**TASK REQUIREMENTS:** Exactly and without additions, transcribe the line that contains "R3: 68k (GND, SW) -> 68k (GND, RESET)" and every line after it in the data.

[Records drawn from a dataset]
┏━━

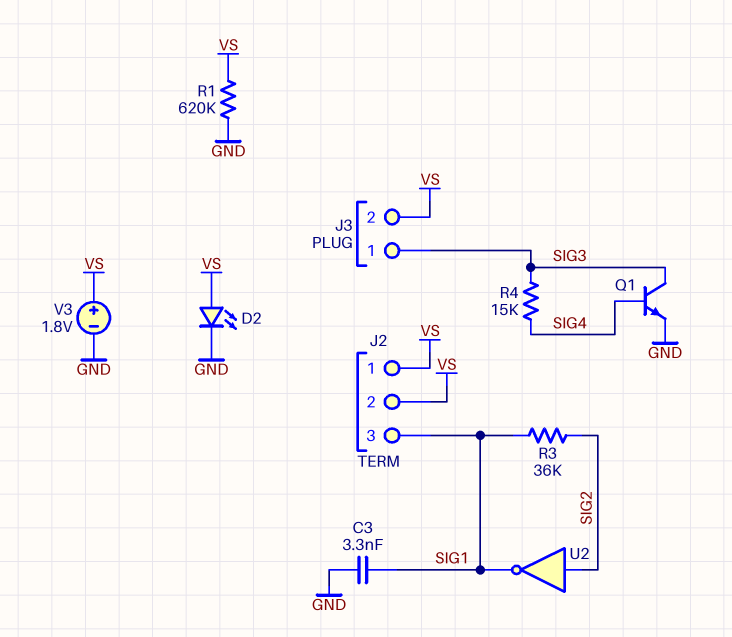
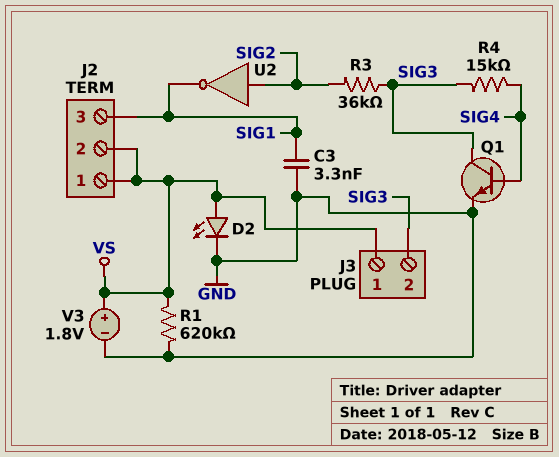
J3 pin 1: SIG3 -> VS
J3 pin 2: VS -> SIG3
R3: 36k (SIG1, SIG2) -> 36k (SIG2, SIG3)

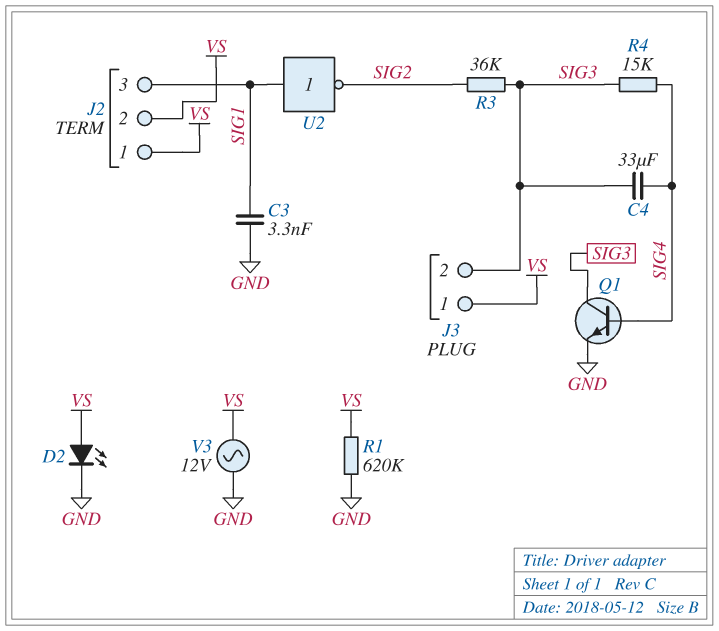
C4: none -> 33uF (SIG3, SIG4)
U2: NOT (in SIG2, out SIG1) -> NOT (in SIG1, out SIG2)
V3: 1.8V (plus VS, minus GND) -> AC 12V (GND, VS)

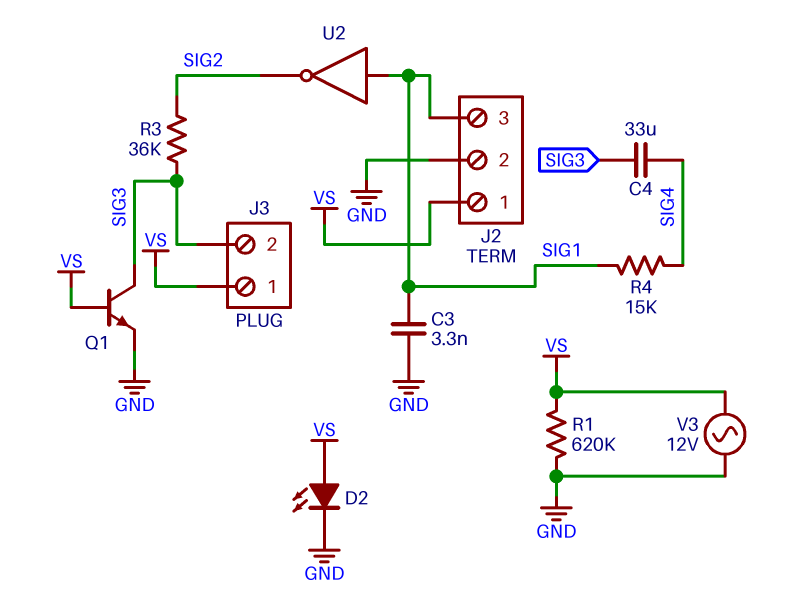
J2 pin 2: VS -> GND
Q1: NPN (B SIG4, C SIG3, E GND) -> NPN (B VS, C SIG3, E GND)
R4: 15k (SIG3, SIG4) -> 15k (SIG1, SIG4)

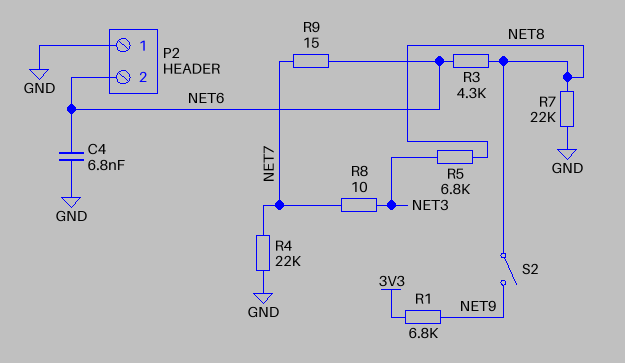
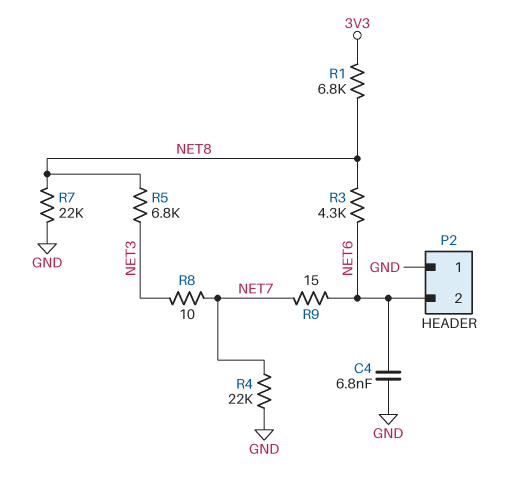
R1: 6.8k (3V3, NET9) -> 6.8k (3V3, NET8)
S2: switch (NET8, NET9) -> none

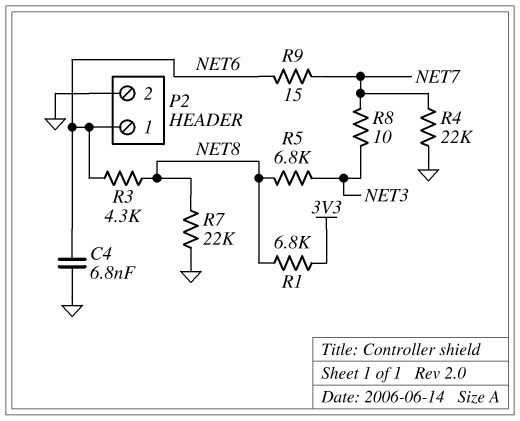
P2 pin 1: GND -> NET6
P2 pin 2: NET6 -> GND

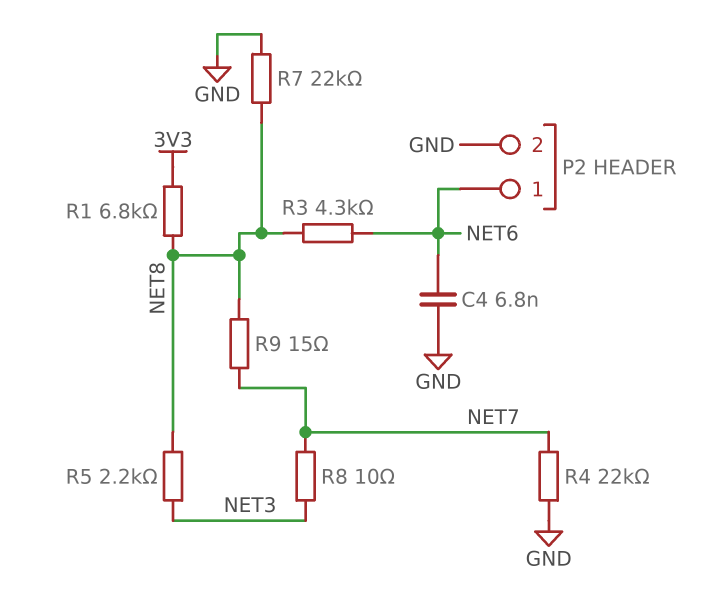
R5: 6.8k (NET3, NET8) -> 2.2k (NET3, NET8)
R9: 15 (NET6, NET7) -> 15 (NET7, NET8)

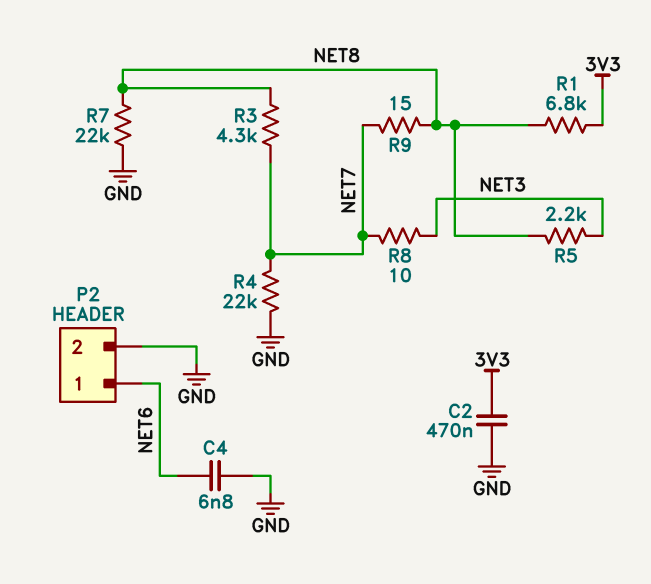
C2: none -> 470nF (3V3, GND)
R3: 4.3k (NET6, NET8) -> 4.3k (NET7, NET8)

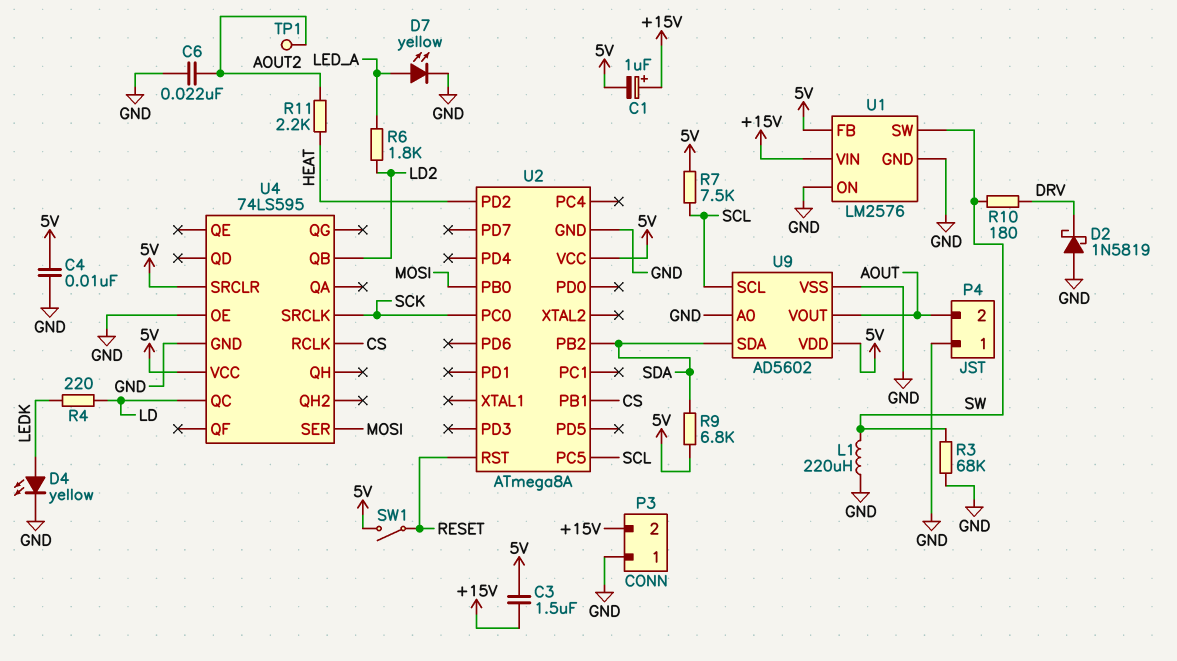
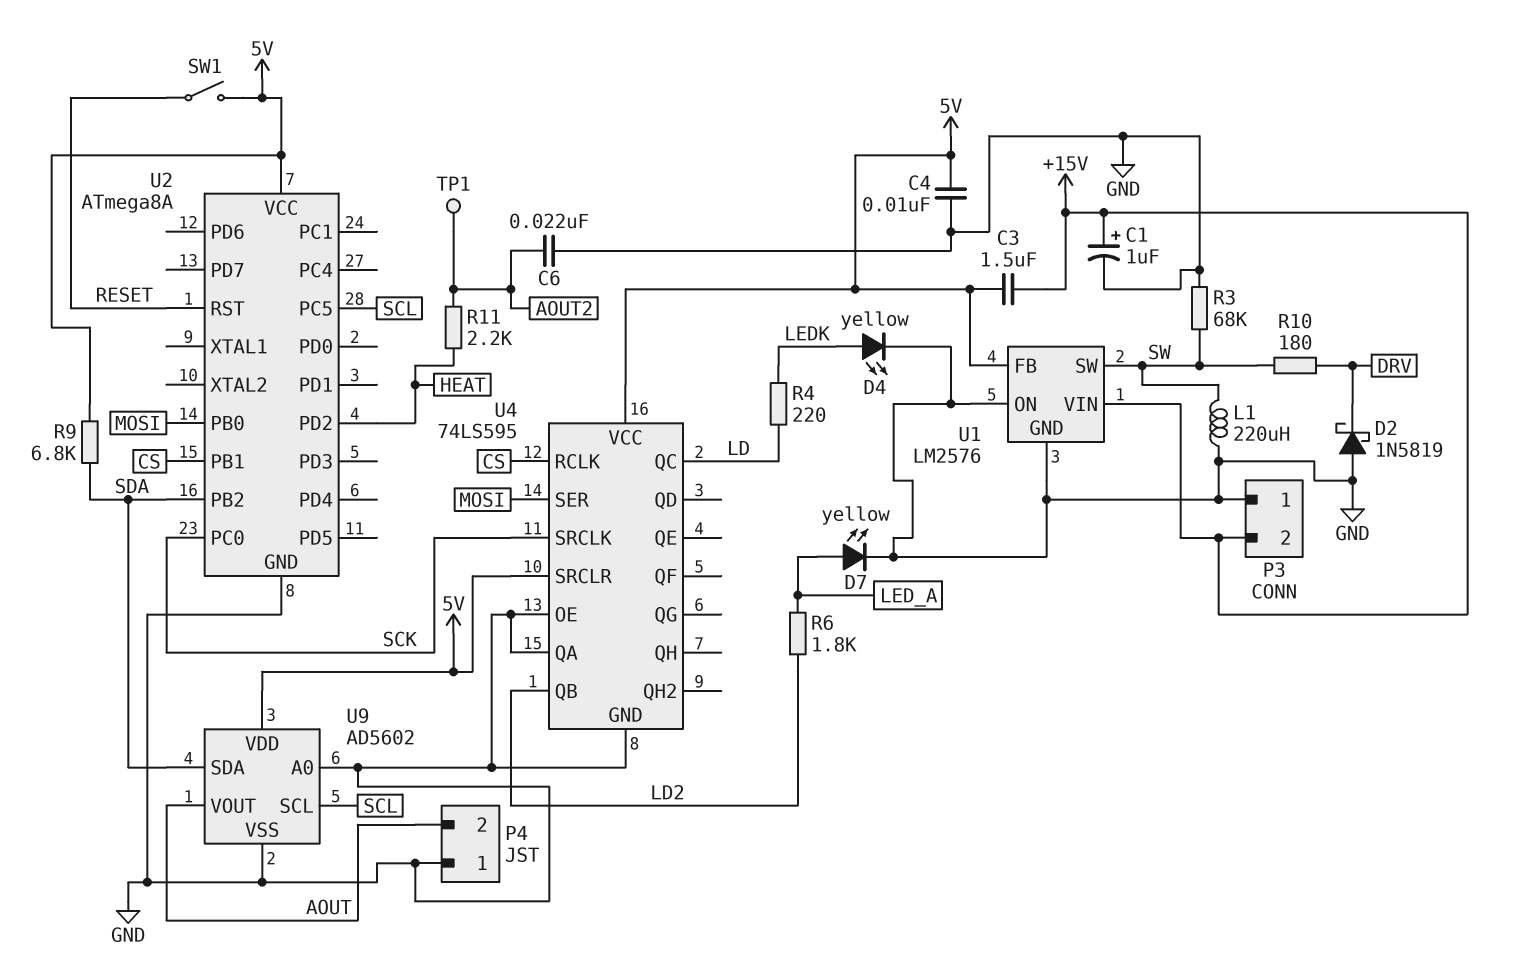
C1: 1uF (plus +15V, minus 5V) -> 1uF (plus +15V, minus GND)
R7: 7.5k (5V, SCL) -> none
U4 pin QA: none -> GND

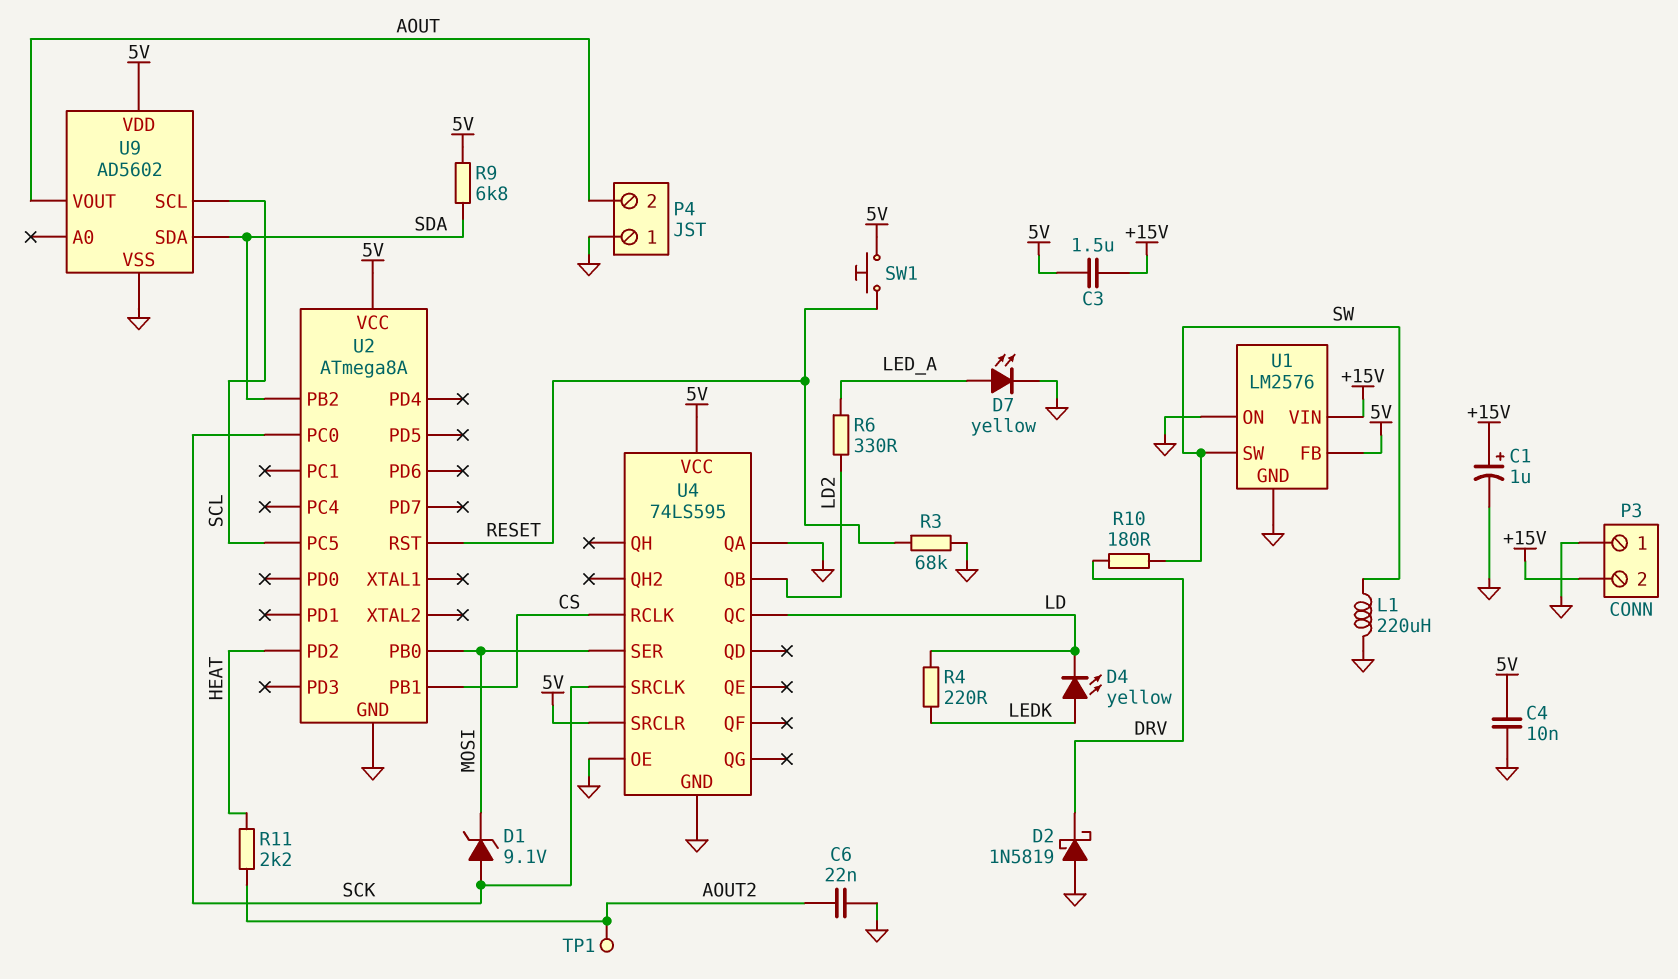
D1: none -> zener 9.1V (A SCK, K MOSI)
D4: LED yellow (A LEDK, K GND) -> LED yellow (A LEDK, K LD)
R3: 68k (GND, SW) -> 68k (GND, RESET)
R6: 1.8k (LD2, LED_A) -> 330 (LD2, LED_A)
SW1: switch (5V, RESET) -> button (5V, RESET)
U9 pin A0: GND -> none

┗━━

**THE ANSWER:**
R3: 68k (GND, SW) -> 68k (GND, RESET)
R6: 1.8k (LD2, LED_A) -> 330 (LD2, LED_A)
SW1: switch (5V, RESET) -> button (5V, RESET)
U9 pin A0: GND -> none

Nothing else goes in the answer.